Assignment
Since pictures are not part of the copy, please output only the lines from the one with "pink capsule: 10 -> 12" through the end of the data below, exactly as written.

(Colored object listings)
_ _ _ _ _ _ _

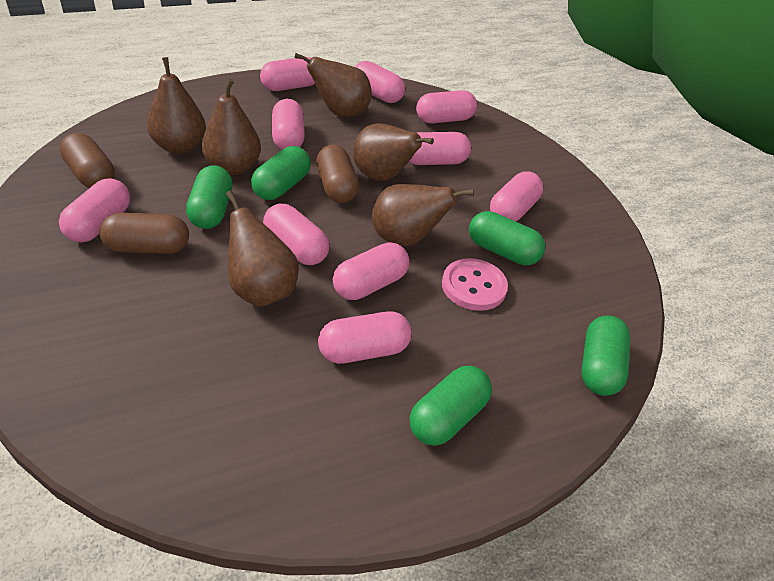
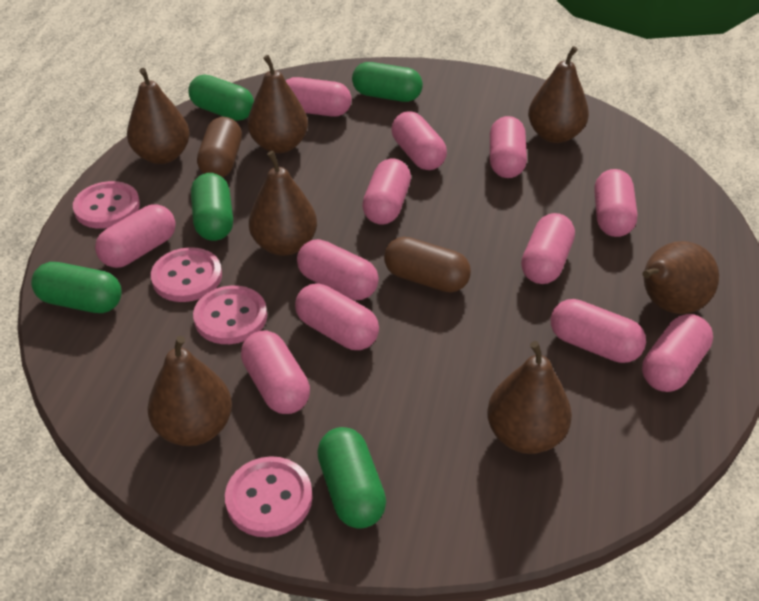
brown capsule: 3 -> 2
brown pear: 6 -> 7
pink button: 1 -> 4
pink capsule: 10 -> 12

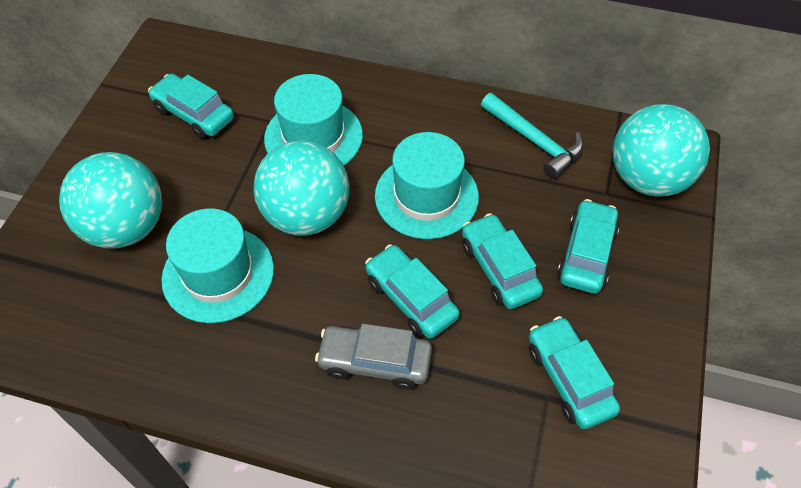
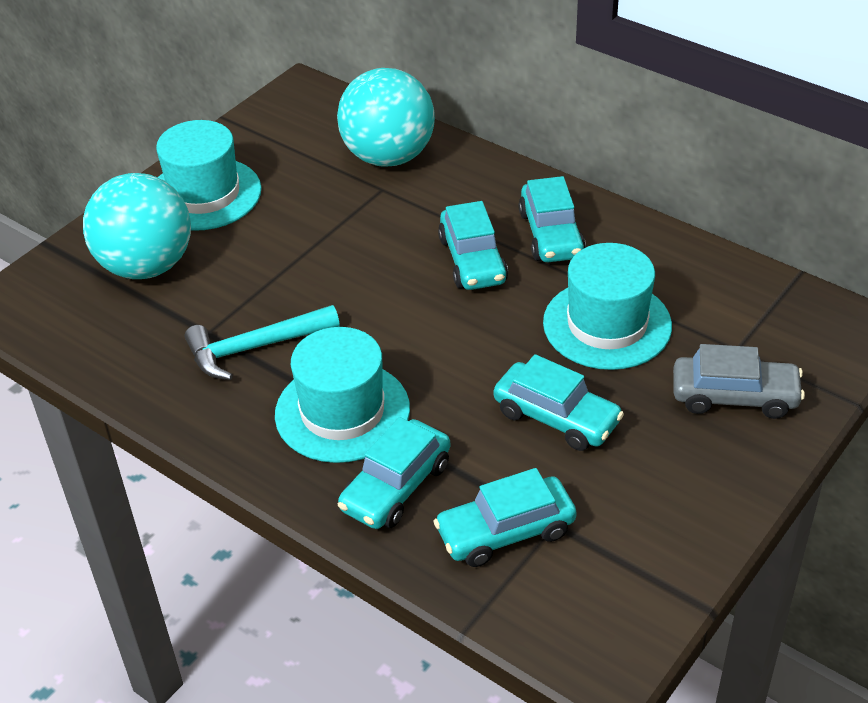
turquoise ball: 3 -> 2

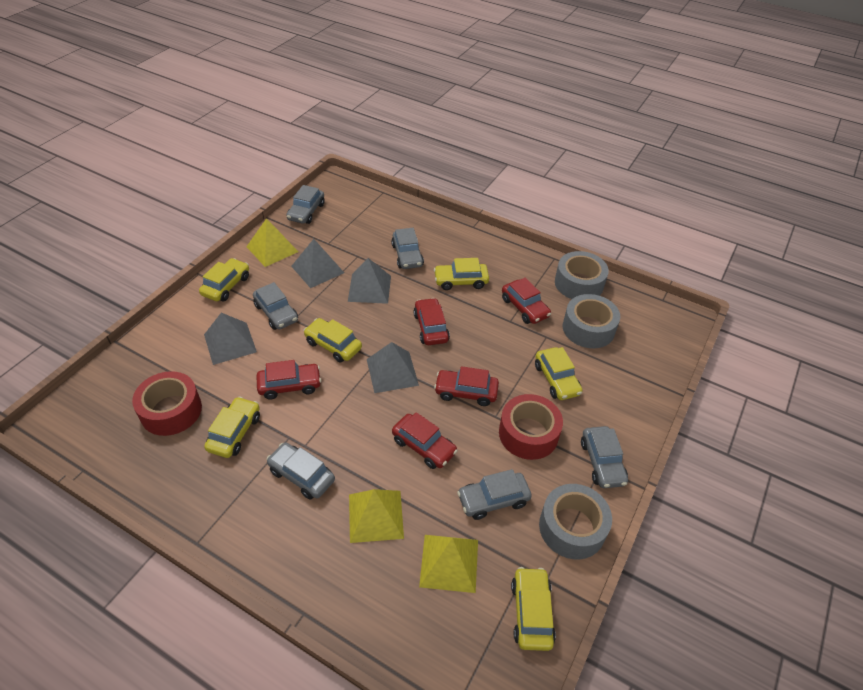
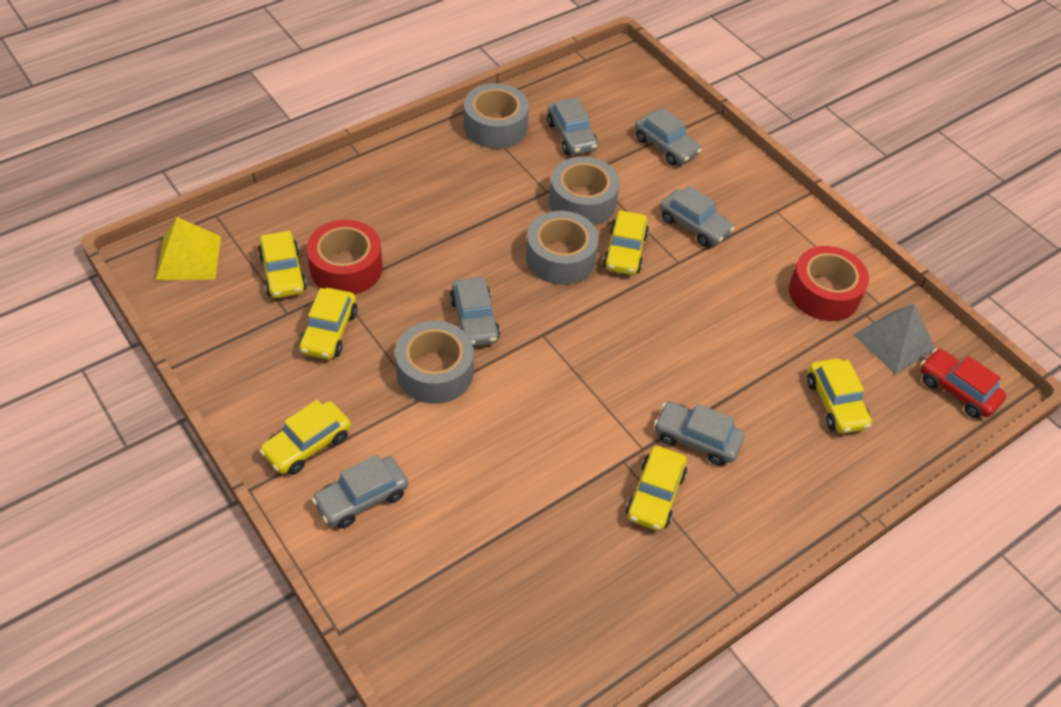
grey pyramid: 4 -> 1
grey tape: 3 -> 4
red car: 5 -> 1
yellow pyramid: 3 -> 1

_ _ _ _ _ _ _

Task response
pink capsule: 10 -> 12

turquoise ball: 3 -> 2

grey pyramid: 4 -> 1
grey tape: 3 -> 4
red car: 5 -> 1
yellow pyramid: 3 -> 1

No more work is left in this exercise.